_Task description_. After finding the line with "(315, 296) = (328, 244): green ball -> none" in the data below, set down exactly each line through the one with "(790, 291) = (759, 412): grey", inclusive, and stop there.

[Coordinate-based change listings]
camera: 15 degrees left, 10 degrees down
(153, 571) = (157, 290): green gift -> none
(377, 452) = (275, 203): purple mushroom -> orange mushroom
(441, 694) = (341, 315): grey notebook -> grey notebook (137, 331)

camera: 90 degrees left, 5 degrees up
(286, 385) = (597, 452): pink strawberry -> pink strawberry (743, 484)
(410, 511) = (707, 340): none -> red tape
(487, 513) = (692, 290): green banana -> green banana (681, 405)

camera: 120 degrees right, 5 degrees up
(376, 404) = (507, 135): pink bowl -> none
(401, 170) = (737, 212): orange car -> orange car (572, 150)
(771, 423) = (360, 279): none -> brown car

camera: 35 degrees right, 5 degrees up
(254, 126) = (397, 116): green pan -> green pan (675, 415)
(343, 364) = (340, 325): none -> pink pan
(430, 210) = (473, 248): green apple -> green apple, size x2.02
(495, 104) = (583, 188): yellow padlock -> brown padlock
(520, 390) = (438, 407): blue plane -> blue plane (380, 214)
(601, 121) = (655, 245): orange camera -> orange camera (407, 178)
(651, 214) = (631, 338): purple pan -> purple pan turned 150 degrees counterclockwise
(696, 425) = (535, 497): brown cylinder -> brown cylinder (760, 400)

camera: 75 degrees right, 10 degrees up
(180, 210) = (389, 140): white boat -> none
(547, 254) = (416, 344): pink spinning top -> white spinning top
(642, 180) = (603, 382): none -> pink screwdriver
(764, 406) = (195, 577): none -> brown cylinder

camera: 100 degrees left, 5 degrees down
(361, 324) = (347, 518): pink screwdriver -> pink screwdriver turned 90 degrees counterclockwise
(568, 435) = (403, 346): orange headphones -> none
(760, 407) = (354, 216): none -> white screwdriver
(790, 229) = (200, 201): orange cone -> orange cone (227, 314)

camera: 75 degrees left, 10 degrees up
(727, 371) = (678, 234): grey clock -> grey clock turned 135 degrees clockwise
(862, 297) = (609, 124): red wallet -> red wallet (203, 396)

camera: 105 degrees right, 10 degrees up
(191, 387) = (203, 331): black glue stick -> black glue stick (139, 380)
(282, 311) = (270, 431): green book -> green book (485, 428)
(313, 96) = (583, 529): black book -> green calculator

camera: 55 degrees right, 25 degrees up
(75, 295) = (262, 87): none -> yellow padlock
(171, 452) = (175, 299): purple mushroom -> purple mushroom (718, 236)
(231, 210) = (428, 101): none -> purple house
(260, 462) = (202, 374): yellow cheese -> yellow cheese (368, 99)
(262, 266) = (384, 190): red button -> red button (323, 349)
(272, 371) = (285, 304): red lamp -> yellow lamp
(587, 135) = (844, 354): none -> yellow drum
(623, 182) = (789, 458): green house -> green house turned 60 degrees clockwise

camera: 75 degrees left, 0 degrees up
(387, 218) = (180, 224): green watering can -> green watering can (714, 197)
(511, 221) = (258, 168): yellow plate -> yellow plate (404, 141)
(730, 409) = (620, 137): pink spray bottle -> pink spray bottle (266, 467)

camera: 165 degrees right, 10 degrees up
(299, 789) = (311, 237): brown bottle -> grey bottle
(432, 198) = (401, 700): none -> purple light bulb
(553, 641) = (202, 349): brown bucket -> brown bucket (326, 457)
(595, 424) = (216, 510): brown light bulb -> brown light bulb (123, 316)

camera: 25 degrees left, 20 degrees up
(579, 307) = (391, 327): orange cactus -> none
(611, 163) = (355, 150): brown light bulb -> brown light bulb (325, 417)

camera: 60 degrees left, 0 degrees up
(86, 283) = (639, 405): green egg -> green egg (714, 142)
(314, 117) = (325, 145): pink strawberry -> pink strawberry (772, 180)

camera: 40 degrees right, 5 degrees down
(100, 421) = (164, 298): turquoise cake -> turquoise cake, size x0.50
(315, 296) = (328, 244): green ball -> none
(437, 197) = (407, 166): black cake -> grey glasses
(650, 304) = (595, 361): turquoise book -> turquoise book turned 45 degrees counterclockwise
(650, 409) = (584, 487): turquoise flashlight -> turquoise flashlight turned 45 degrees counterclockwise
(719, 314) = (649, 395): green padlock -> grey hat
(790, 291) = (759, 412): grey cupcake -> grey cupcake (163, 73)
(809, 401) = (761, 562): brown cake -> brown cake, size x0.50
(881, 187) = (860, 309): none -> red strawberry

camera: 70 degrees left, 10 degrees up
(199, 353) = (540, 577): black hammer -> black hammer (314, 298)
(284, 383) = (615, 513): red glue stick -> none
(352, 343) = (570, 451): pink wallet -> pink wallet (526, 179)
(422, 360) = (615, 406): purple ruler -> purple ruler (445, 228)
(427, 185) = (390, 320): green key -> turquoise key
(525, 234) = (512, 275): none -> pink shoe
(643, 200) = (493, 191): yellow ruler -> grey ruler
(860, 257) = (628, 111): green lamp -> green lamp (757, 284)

_Result below_.
(315, 296) = (328, 244): green ball -> none
(437, 197) = (407, 166): black cake -> grey glasses
(650, 304) = (595, 361): turquoise book -> turquoise book turned 45 degrees counterclockwise
(650, 409) = (584, 487): turquoise flashlight -> turquoise flashlight turned 45 degrees counterclockwise
(719, 314) = (649, 395): green padlock -> grey hat
(790, 291) = (759, 412): grey cupcake -> grey cupcake (163, 73)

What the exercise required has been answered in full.